(Saved data entries)
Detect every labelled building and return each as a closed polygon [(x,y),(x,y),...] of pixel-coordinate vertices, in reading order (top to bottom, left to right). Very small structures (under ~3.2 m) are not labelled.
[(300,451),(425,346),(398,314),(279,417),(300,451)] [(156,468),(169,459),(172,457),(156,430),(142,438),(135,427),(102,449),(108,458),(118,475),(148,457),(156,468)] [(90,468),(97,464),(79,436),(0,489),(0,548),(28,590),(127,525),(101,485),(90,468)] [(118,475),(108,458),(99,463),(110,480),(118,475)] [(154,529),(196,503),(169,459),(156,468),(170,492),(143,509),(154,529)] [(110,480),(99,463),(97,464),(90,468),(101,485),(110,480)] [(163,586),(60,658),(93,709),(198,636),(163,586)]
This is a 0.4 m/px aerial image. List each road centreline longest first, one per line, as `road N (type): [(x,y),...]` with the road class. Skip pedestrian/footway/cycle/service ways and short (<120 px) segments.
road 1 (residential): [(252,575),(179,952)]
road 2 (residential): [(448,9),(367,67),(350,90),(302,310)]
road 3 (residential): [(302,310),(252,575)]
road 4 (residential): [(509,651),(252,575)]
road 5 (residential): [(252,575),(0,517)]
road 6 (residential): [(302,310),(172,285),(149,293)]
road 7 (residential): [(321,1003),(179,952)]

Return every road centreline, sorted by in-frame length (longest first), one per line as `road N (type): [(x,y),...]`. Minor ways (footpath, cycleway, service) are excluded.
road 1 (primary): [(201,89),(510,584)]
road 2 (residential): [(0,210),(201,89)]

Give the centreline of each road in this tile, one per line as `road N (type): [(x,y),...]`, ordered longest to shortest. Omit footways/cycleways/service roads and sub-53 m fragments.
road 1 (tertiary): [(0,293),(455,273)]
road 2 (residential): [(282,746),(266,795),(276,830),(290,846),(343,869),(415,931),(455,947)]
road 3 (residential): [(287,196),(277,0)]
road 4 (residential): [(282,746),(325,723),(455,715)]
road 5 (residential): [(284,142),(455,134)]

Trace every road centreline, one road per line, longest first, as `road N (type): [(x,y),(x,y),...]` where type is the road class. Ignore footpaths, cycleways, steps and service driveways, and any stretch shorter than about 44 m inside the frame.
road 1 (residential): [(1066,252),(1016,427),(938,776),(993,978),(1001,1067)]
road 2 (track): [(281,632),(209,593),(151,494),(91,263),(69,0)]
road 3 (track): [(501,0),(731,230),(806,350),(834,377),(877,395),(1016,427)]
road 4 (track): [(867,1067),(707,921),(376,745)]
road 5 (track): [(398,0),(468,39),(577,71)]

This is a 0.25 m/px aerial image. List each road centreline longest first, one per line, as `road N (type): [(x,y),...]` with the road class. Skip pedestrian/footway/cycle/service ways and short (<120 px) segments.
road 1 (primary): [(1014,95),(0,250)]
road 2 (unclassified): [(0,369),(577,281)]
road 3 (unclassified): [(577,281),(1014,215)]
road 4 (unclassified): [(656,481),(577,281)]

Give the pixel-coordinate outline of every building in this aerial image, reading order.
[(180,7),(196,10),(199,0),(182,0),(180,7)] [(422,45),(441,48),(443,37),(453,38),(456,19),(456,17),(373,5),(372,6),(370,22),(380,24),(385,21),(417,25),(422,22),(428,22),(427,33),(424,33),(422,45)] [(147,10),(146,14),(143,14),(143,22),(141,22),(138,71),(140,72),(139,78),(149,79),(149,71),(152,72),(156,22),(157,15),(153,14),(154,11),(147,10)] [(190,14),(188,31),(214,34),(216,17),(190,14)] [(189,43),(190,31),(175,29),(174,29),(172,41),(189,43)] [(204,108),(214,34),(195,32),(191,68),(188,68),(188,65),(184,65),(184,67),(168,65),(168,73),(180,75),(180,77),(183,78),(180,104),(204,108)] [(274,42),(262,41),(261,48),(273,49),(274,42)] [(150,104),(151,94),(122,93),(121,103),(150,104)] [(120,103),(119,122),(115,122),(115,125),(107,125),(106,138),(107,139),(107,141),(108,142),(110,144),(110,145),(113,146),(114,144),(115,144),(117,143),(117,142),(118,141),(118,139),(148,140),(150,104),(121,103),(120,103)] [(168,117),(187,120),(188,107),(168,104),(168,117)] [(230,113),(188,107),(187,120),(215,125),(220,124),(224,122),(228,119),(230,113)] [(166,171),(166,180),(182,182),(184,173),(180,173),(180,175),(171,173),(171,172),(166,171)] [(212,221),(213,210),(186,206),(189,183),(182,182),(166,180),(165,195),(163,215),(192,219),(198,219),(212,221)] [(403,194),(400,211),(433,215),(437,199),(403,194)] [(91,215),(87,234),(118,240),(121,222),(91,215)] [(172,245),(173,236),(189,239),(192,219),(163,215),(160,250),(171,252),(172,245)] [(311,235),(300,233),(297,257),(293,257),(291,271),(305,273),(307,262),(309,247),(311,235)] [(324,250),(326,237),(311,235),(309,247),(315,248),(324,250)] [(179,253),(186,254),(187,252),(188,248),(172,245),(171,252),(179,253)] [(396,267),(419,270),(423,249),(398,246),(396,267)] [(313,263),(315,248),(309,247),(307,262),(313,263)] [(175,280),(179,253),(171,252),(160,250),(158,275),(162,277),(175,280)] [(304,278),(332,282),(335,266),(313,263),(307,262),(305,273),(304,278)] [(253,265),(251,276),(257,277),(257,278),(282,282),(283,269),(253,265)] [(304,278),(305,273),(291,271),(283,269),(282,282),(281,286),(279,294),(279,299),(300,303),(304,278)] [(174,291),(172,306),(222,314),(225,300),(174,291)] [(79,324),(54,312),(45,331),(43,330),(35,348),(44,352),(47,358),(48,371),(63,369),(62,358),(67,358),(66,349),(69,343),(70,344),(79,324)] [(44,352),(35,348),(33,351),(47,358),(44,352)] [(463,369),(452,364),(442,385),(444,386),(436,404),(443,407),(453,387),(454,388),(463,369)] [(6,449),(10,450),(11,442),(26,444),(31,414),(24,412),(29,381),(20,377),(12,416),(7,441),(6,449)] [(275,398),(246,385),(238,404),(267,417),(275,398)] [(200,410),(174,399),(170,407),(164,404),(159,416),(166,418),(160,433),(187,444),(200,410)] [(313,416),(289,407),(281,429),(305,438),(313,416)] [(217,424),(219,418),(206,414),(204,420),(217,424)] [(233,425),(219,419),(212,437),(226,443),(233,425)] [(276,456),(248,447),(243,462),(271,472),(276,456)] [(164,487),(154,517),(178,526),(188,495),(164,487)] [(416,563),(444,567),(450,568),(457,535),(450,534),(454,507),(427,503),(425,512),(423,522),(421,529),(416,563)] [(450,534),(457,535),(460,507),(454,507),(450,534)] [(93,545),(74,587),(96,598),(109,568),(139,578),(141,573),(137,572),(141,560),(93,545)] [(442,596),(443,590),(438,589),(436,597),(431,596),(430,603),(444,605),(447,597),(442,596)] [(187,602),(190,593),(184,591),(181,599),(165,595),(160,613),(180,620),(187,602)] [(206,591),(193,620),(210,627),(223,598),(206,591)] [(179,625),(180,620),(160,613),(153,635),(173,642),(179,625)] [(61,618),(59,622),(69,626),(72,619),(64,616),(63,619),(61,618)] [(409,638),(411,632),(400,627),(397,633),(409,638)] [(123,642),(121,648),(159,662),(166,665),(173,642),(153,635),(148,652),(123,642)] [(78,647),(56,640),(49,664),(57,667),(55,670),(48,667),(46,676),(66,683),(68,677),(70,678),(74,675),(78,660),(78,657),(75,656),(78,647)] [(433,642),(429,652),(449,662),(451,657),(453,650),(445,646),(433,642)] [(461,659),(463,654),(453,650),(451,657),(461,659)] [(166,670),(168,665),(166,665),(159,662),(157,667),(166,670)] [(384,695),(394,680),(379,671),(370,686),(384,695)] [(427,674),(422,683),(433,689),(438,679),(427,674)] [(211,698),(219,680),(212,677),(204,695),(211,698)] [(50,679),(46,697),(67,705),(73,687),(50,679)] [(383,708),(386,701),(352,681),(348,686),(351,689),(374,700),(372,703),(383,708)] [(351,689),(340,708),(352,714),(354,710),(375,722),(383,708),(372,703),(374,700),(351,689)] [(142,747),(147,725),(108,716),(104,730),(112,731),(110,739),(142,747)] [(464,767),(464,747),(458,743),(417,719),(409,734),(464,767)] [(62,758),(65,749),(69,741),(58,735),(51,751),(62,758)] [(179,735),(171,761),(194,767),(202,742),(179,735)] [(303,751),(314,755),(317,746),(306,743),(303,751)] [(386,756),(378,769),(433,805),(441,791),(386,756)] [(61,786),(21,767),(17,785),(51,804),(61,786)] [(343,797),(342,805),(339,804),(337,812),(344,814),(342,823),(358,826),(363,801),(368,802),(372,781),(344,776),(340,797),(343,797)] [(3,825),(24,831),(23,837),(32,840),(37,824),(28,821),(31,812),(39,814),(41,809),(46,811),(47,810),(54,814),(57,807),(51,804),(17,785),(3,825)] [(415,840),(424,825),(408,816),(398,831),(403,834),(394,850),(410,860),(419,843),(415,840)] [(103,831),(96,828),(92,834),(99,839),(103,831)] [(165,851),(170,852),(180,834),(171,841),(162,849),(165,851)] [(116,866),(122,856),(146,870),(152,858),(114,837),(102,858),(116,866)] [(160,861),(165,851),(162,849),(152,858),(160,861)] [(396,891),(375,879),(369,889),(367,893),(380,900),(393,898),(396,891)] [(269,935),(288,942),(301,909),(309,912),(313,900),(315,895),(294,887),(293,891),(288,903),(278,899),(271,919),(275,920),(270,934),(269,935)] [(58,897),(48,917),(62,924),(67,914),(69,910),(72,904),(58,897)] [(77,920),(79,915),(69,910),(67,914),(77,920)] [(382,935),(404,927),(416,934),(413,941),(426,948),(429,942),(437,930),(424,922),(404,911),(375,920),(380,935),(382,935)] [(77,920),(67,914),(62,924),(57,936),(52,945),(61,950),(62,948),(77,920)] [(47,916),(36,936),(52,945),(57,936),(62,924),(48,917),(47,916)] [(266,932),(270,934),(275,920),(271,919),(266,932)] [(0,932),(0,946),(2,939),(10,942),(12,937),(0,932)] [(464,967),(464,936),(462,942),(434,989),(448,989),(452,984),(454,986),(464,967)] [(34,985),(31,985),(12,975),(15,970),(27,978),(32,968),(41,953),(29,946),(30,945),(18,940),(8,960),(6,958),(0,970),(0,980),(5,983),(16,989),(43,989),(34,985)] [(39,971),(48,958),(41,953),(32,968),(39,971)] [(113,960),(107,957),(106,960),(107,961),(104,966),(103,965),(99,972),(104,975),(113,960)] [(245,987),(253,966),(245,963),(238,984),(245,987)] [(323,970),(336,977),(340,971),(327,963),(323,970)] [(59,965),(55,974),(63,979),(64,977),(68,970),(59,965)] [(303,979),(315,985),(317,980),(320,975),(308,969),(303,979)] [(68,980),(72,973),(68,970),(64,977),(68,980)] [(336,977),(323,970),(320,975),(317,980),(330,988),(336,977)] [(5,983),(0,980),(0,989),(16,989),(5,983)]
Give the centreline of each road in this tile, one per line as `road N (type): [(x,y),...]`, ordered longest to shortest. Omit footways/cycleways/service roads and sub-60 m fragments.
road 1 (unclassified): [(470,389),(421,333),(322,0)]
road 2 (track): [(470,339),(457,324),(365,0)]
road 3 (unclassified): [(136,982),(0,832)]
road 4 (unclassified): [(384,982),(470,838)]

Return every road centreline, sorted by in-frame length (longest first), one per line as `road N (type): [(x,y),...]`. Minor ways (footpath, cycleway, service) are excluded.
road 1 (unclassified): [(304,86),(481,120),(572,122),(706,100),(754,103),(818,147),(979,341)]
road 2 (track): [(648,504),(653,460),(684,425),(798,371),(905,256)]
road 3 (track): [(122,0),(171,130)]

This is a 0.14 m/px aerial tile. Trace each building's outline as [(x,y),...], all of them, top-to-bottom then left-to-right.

#### Task directions
From the line containing "sub-60 m fragments." down to the last line of the records, transcribe every line exactly and add nothing else.

#### Answer for the task
Give the centreline of each road in this tile, one per line as `road N (type): [(x,y),...]`, ordered longest to shortest. Omit footways/cycleways/service roads and sub-60 m fragments.
road 1 (unclassified): [(470,389),(421,333),(322,0)]
road 2 (track): [(470,339),(457,324),(365,0)]
road 3 (unclassified): [(136,982),(0,832)]
road 4 (unclassified): [(384,982),(470,838)]

Return every road centreline, sorted by in-frame length (longest first), one per line as `road N (type): [(x,y),...]`. Minor ways (footpath, cycleway, service) are excluded.
road 1 (unclassified): [(304,86),(481,120),(572,122),(706,100),(754,103),(818,147),(979,341)]
road 2 (track): [(648,504),(653,460),(684,425),(798,371),(905,256)]
road 3 (track): [(122,0),(171,130)]

This is a 0.14 m/px aerial tile. Trace each building's outline as [(x,y),...], all of them, top-to-bottom then left-to-right.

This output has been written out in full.